_What is expected_
Find the line containing "LED1 pin SIG: D13 -> D34", then return it and every line after it through the end of the records, exactly. Leave out pictures.

[[ Recorded data, beginning ]]

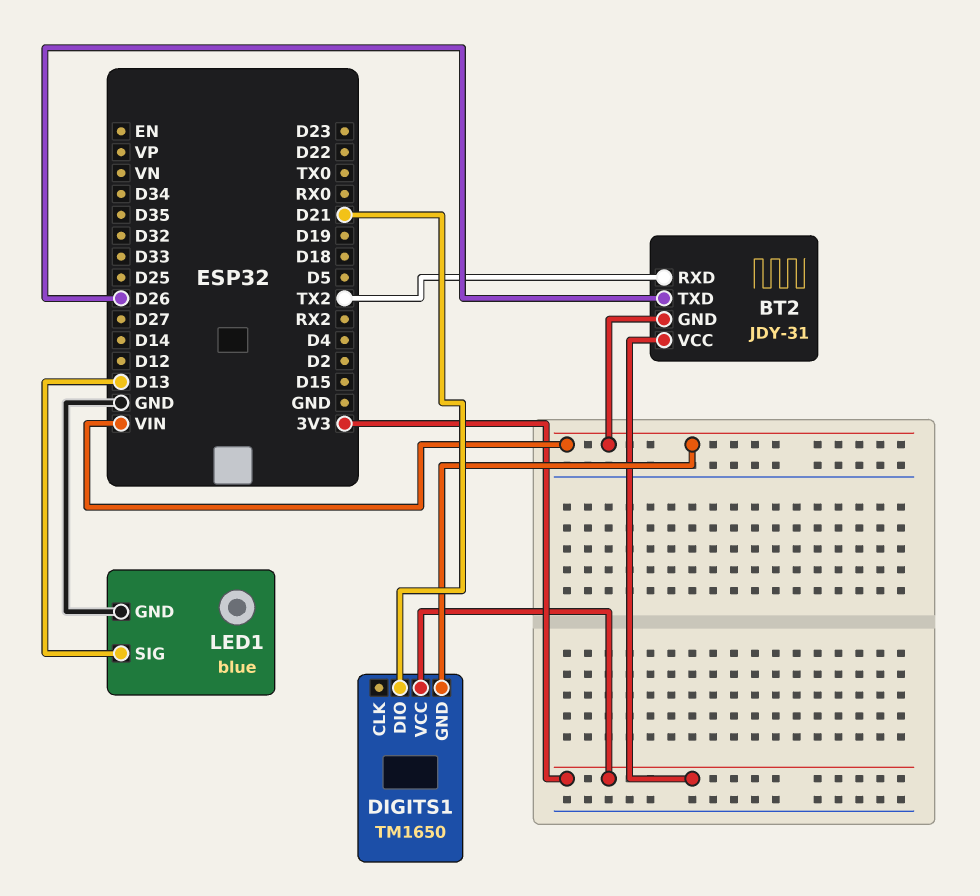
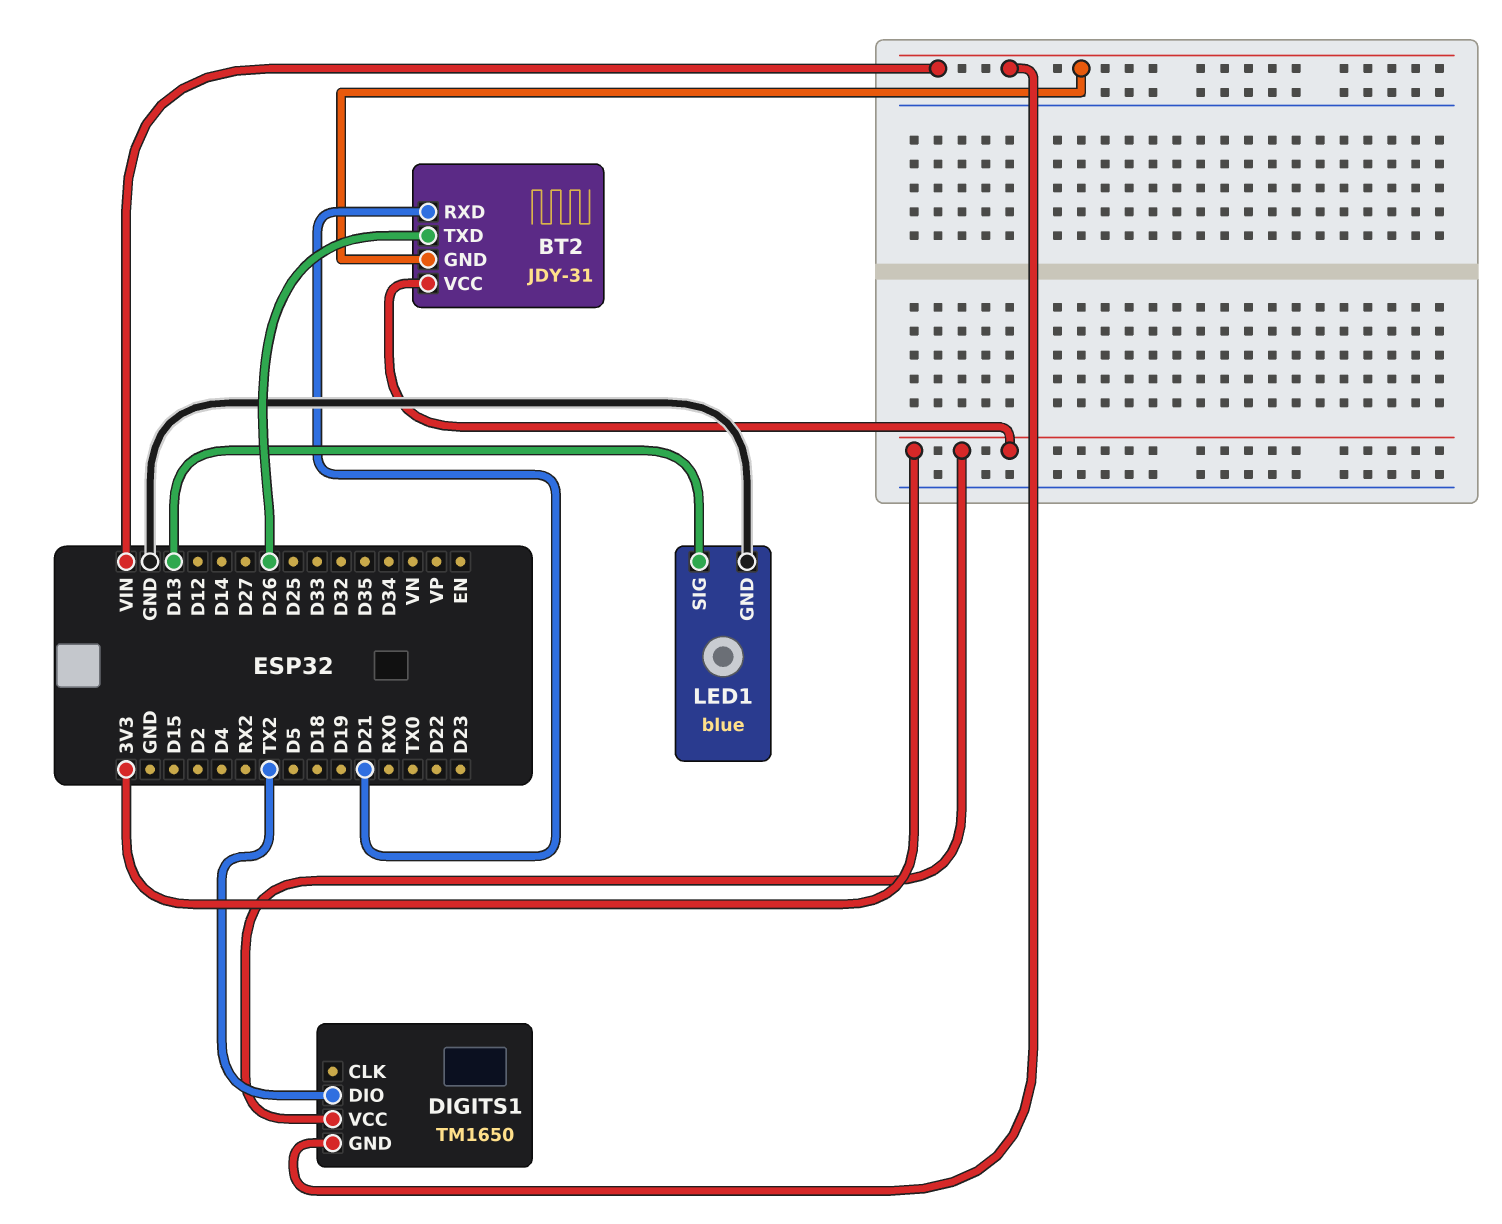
BT2 pin RXD: TX2 -> D21
DIGITS1 pin DIO: D21 -> TX2

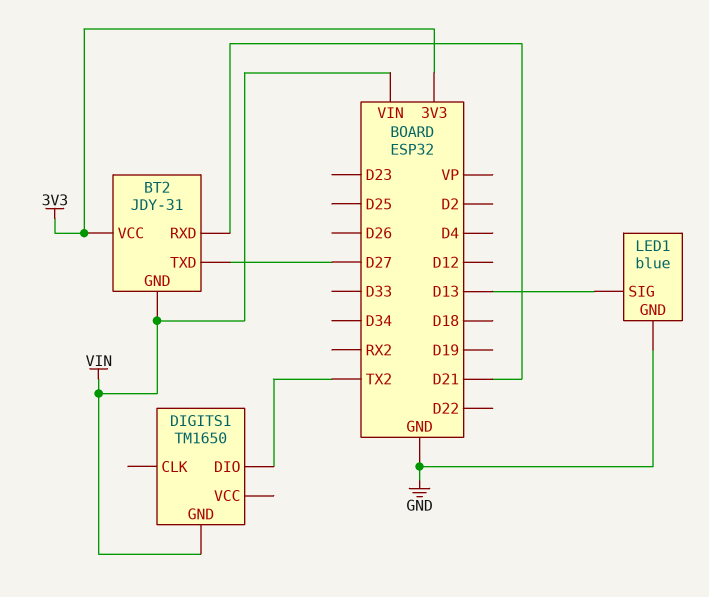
BT2 pin TXD: D26 -> D27
DIGITS1 pin VCC: 3V3 -> none

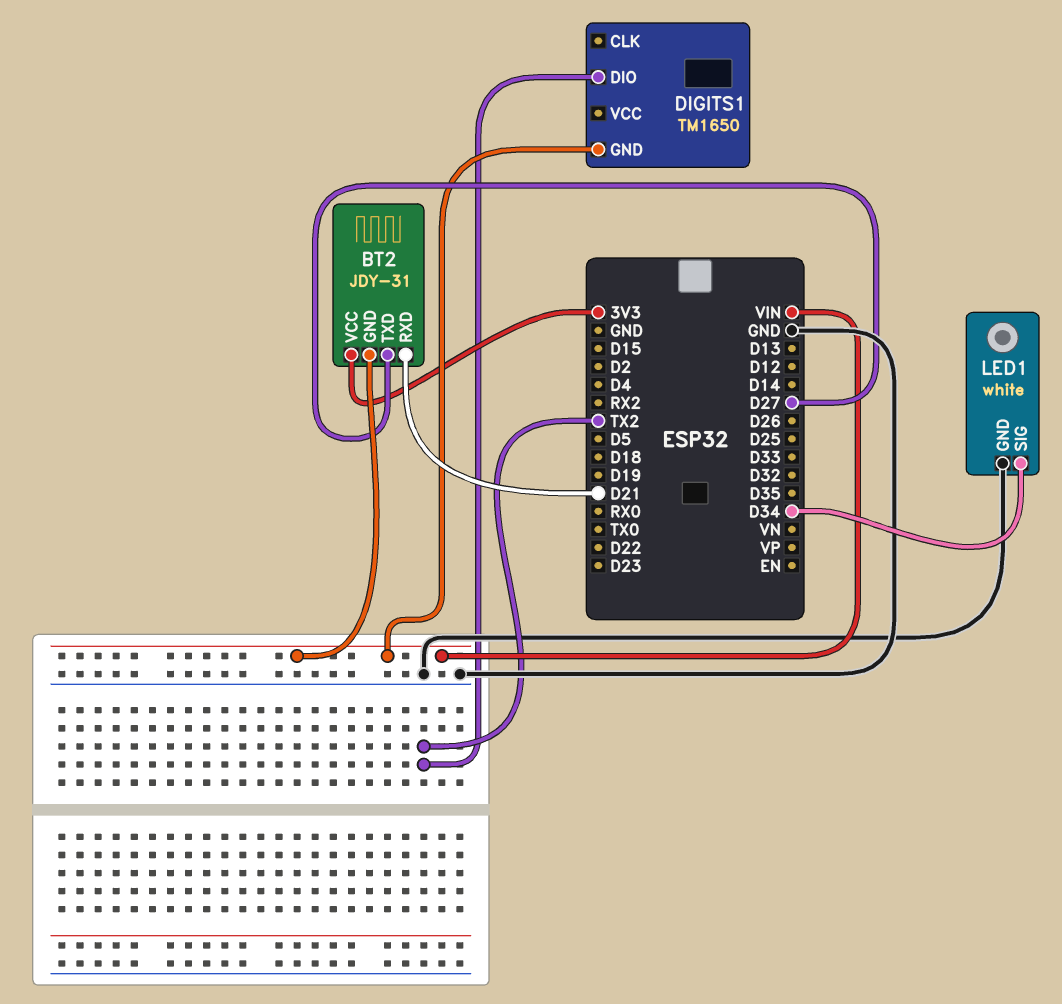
LED1: blue -> white
LED1 pin SIG: D13 -> D34

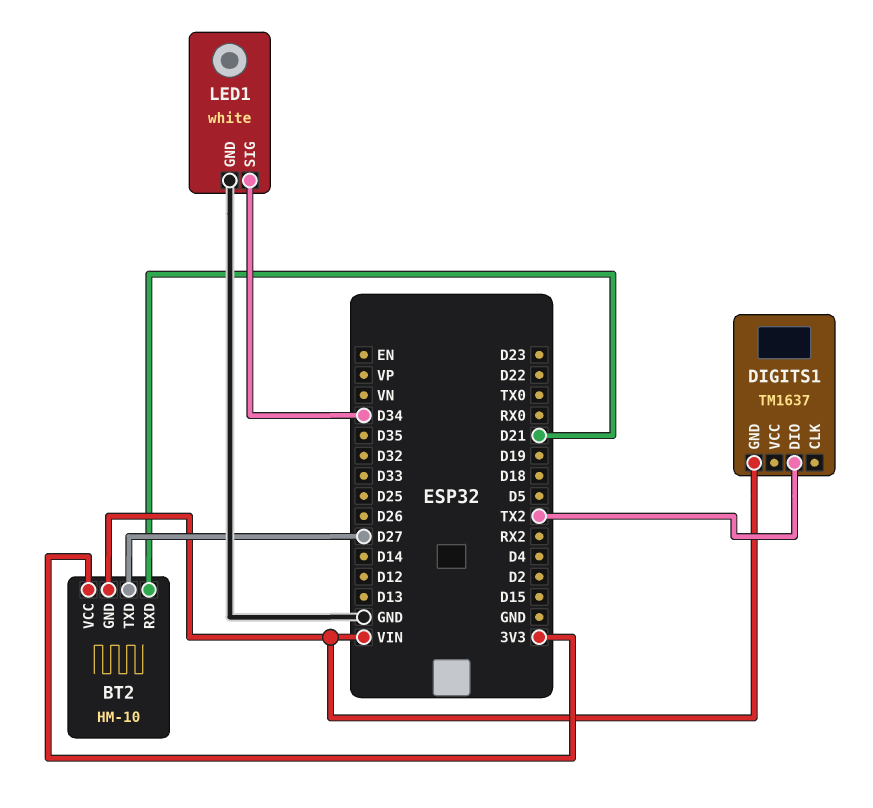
BT2: JDY-31 -> HM-10
DIGITS1: TM1650 -> TM1637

[[ Recorded data, end ]]

_Written reply_
LED1 pin SIG: D13 -> D34

BT2: JDY-31 -> HM-10
DIGITS1: TM1650 -> TM1637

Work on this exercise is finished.